Object matching data:
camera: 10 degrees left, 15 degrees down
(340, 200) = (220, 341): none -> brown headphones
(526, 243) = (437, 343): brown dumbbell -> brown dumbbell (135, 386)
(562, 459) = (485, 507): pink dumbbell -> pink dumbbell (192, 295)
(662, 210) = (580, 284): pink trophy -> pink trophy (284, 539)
* * *
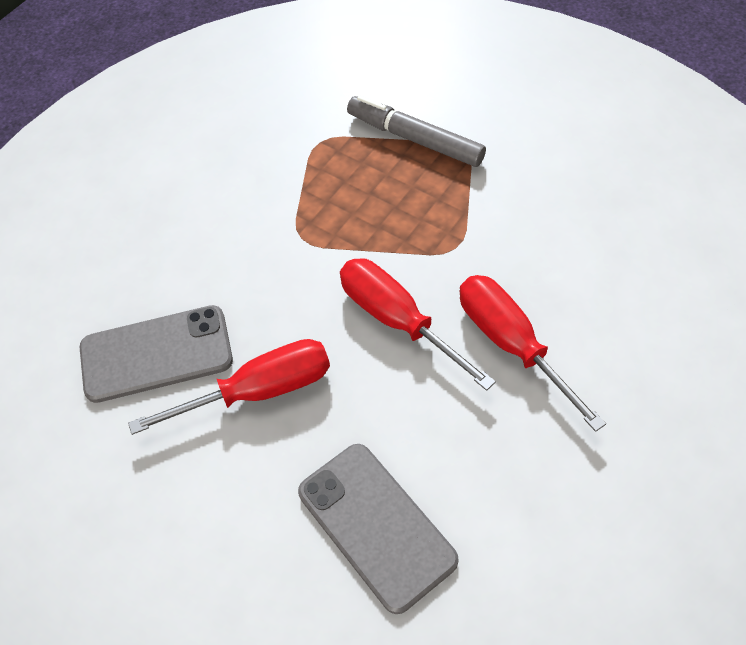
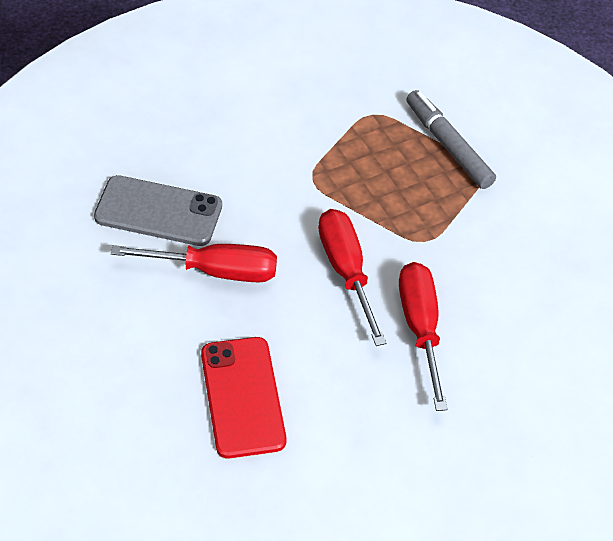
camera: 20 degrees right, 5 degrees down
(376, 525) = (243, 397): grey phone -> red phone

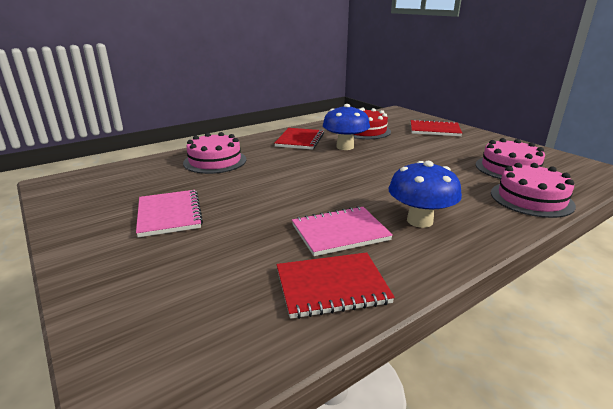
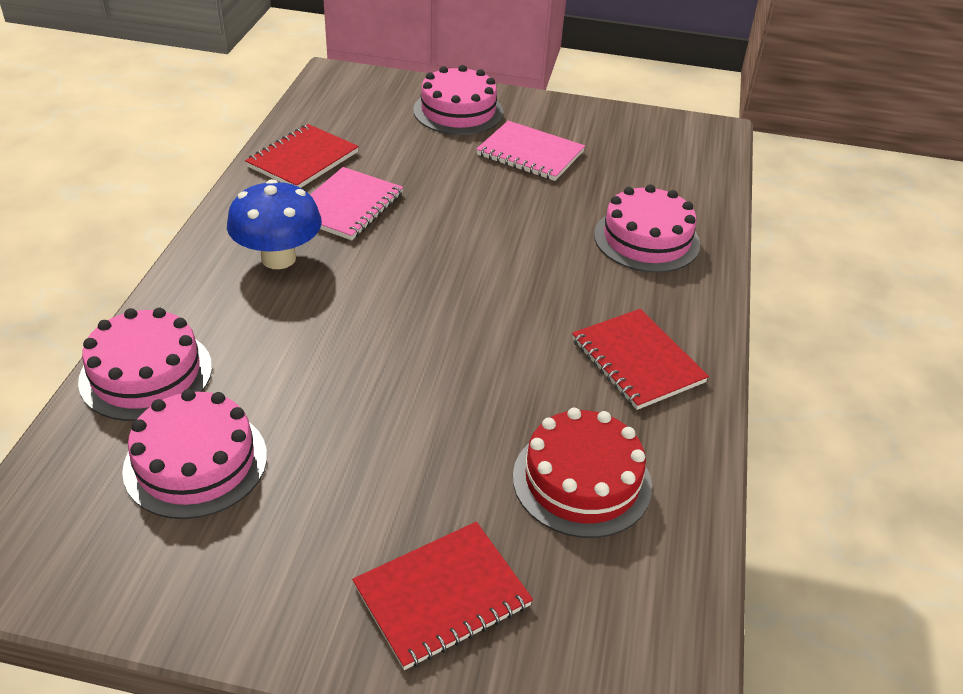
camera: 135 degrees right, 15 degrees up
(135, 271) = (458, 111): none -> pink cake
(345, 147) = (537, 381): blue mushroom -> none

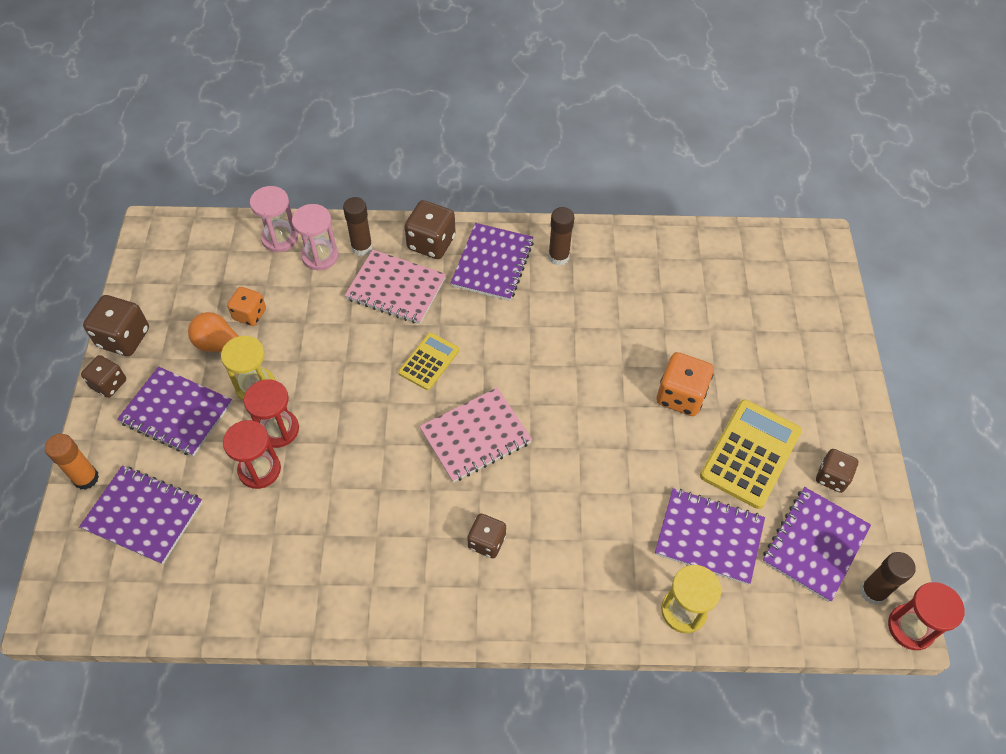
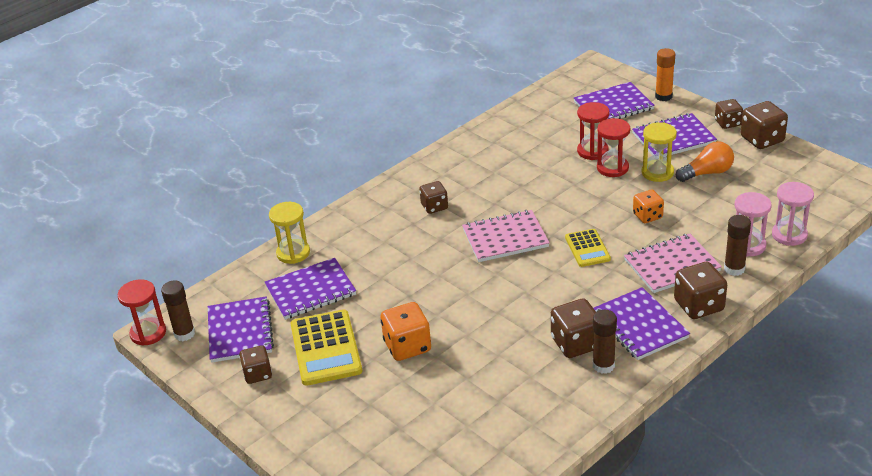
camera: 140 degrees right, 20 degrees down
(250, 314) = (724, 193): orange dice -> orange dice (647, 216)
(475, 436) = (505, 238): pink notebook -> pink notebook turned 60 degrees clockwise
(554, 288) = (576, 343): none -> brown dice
==
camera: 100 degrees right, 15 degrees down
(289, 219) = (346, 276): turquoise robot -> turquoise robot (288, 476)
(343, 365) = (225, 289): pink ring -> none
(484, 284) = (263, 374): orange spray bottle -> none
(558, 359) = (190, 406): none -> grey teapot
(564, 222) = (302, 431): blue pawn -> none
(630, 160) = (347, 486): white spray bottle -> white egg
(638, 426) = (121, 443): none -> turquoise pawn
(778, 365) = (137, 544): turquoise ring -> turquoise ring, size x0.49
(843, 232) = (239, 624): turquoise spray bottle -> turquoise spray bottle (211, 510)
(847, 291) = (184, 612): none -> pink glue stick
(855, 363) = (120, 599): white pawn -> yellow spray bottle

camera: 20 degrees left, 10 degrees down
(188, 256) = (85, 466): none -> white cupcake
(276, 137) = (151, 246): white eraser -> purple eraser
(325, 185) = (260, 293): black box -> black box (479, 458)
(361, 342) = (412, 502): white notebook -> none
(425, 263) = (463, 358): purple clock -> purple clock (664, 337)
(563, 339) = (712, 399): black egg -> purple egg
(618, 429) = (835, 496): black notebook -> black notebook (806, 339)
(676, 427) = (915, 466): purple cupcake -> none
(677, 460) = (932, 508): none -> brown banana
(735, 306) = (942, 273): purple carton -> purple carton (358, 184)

BRIEF:
Starting at the line that has "(289, 219) = (346, 276): turquoise" in the records above, restate word for word every line until the one that has "(638, 426) = (121, 443): none", and include that one as well.

REPLY TO THE EXERCISE:
(289, 219) = (346, 276): turquoise robot -> turquoise robot (288, 476)
(343, 365) = (225, 289): pink ring -> none
(484, 284) = (263, 374): orange spray bottle -> none
(558, 359) = (190, 406): none -> grey teapot
(564, 222) = (302, 431): blue pawn -> none
(630, 160) = (347, 486): white spray bottle -> white egg
(638, 426) = (121, 443): none -> turquoise pawn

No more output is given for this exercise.